• [Work to be completed]:
Only text lines belong in the answer: the lines from the first one in the records through the line with "(szary) (2nd from", copied exactly.

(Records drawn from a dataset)
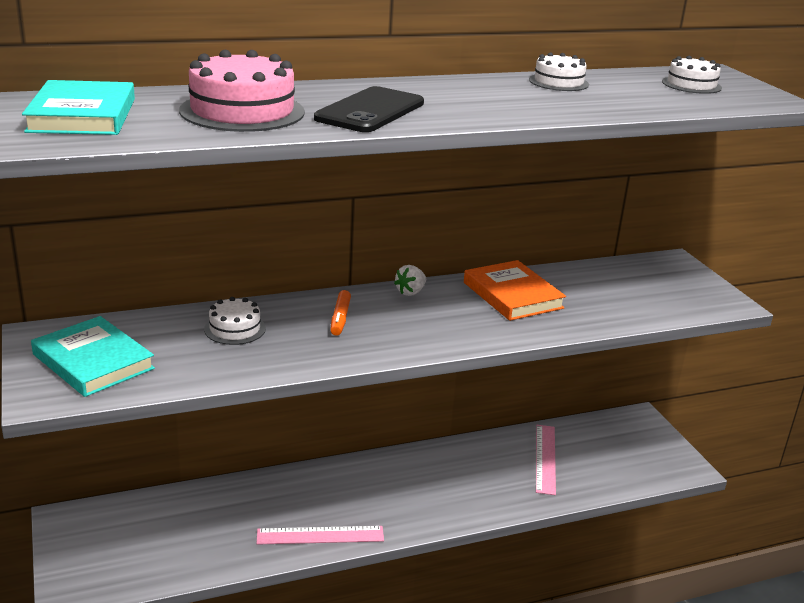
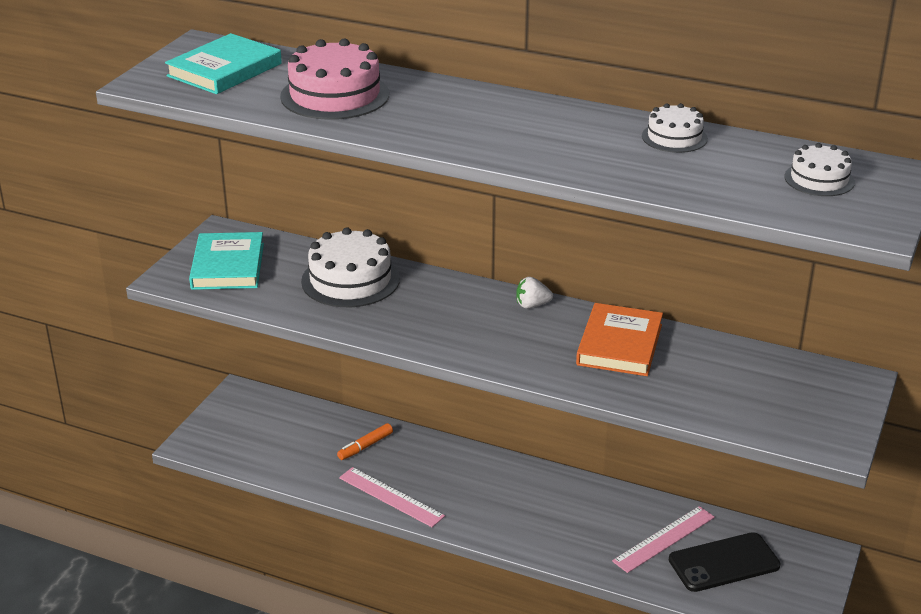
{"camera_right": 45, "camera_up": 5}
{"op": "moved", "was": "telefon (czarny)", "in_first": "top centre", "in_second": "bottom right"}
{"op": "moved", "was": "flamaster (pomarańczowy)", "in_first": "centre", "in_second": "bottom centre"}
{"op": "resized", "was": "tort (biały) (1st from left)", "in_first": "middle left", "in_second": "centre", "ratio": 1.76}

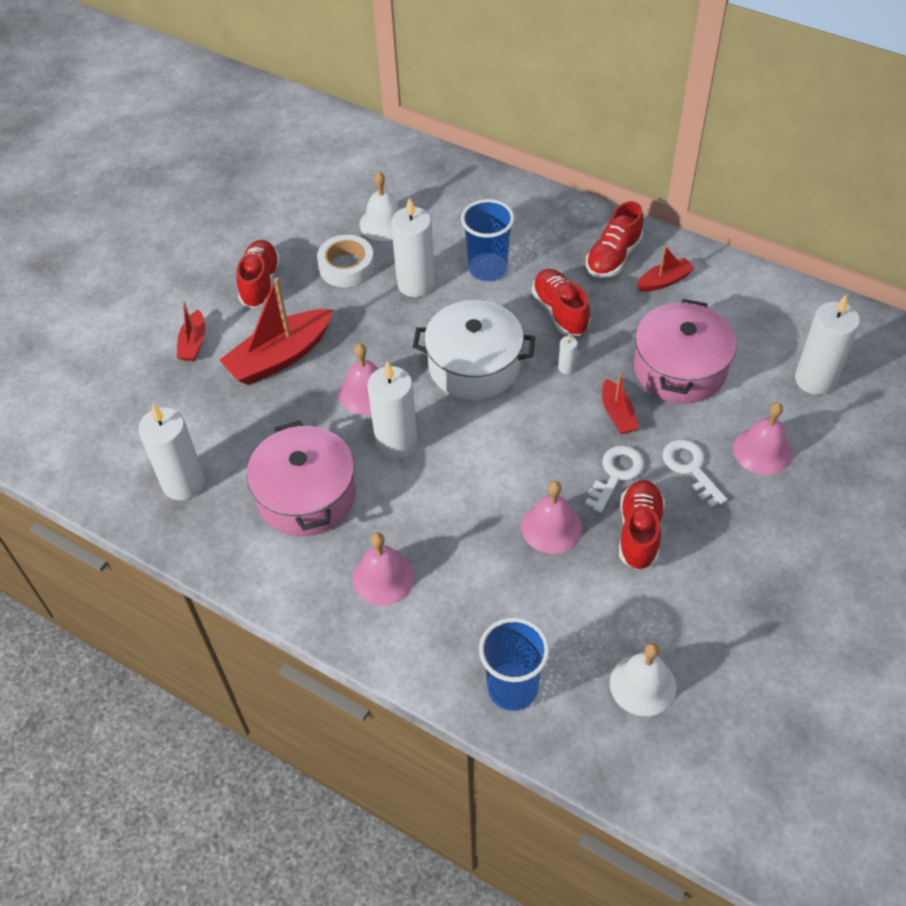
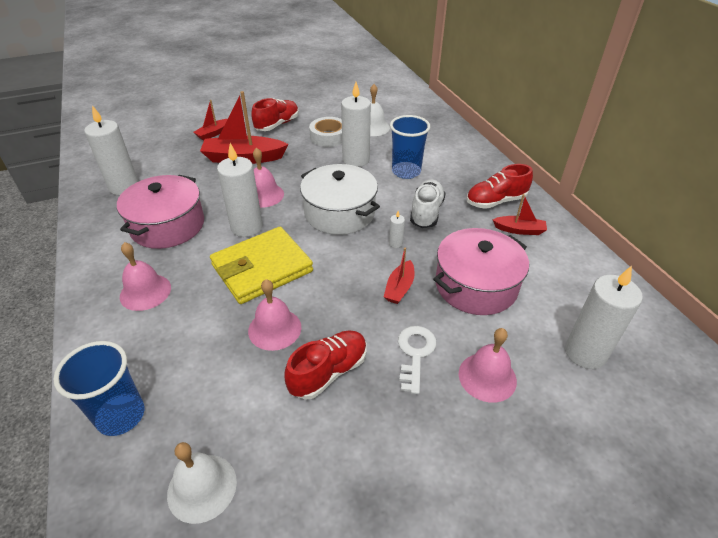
{"camera_right": 35, "camera_up": -10}
{"op": "recoloured", "was": "but (czerwony) (2nd from left)", "now": "but (biały)", "in_first": "centre", "in_second": "centre"}
{"op": "removed", "was": "klucz (biały) (1st from left)", "in_first": "middle right"}
{"op": "added", "now": "portfel (żółty)", "in_second": "centre"}

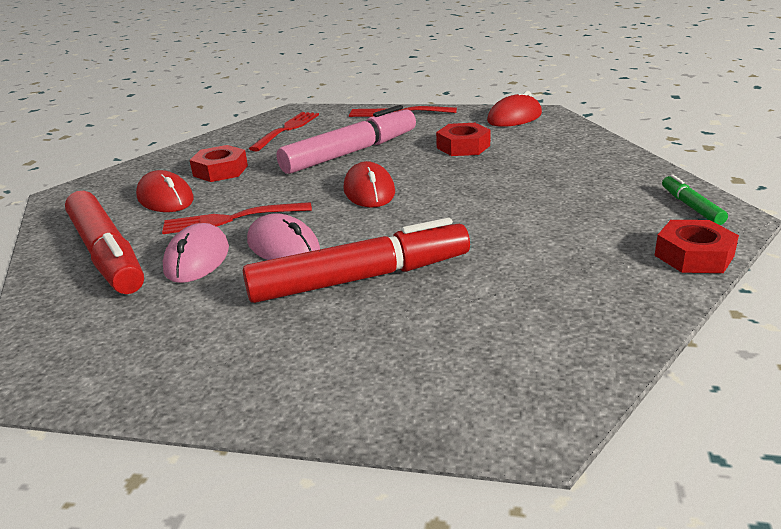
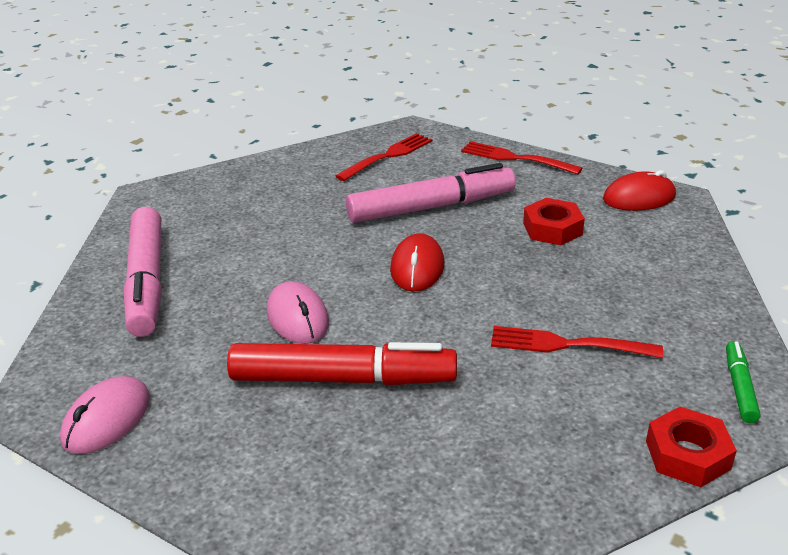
{"camera_right": 20, "camera_up": 5}
{"op": "removed", "was": "nakrętka (czerwony) (1st from left)", "in_first": "top left"}
{"op": "removed", "was": "myszka (czerwony) (1st from left)", "in_first": "middle left"}
{"op": "recoloured", "was": "flamaster (czerwony) (1st from left)", "now": "flamaster (różowy) (1st from left)", "in_first": "middle left", "in_second": "middle left"}
{"op": "moved", "was": "widelec (czerwony) (1st from left in the first image)", "now": "widelec (czerwony) (3rd from left)", "in_first": "middle left", "in_second": "middle right"}
{"op": "moved", "was": "myszka (różowy) (1st from left)", "in_first": "middle left", "in_second": "bottom left"}

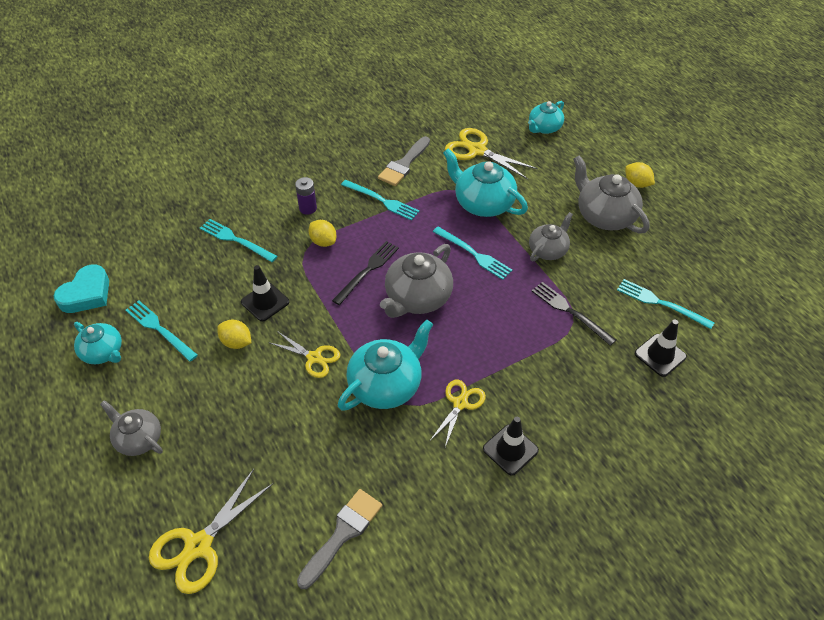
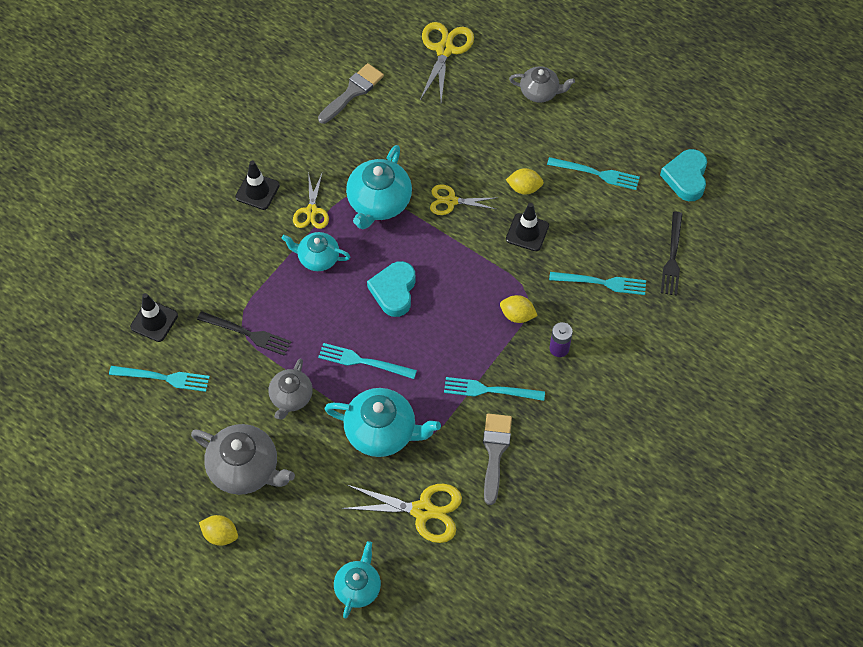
{"camera_right": 155, "camera_up": 10}
{"op": "moved", "was": "widelec (czarny) (1st from left in the first image)", "now": "widelec (czarny) (2nd from left)", "in_first": "centre", "in_second": "middle right"}
{"op": "replaced", "was": "imbryk (szary) (2nd from left)", "now": "serce (turkusowy) (1st from left)", "in_first": "centre", "in_second": "centre"}
{"op": "moved", "was": "imbryk (turkusowy) (1st from left)", "in_first": "middle left", "in_second": "centre"}
{"op": "turned", "was": "pędzel (szary) (1st from left)", "in_first": "bottom centre", "in_second": "top centre", "clockwise": -150}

• [Exercise output]:
{"camera_right": 45, "camera_up": 5}
{"op": "moved", "was": "telefon (czarny)", "in_first": "top centre", "in_second": "bottom right"}
{"op": "moved", "was": "flamaster (pomarańczowy)", "in_first": "centre", "in_second": "bottom centre"}
{"op": "resized", "was": "tort (biały) (1st from left)", "in_first": "middle left", "in_second": "centre", "ratio": 1.76}

{"camera_right": 35, "camera_up": -10}
{"op": "recoloured", "was": "but (czerwony) (2nd from left)", "now": "but (biały)", "in_first": "centre", "in_second": "centre"}
{"op": "removed", "was": "klucz (biały) (1st from left)", "in_first": "middle right"}
{"op": "added", "now": "portfel (żółty)", "in_second": "centre"}

{"camera_right": 20, "camera_up": 5}
{"op": "removed", "was": "nakrętka (czerwony) (1st from left)", "in_first": "top left"}
{"op": "removed", "was": "myszka (czerwony) (1st from left)", "in_first": "middle left"}
{"op": "recoloured", "was": "flamaster (czerwony) (1st from left)", "now": "flamaster (różowy) (1st from left)", "in_first": "middle left", "in_second": "middle left"}
{"op": "moved", "was": "widelec (czerwony) (1st from left in the first image)", "now": "widelec (czerwony) (3rd from left)", "in_first": "middle left", "in_second": "middle right"}
{"op": "moved", "was": "myszka (różowy) (1st from left)", "in_first": "middle left", "in_second": "bottom left"}

{"camera_right": 155, "camera_up": 10}
{"op": "moved", "was": "widelec (czarny) (1st from left in the first image)", "now": "widelec (czarny) (2nd from left)", "in_first": "centre", "in_second": "middle right"}
{"op": "replaced", "was": "imbryk (szary) (2nd from left)", "now": "serce (turkusowy) (1st from left)", "in_first": "centre", "in_second": "centre"}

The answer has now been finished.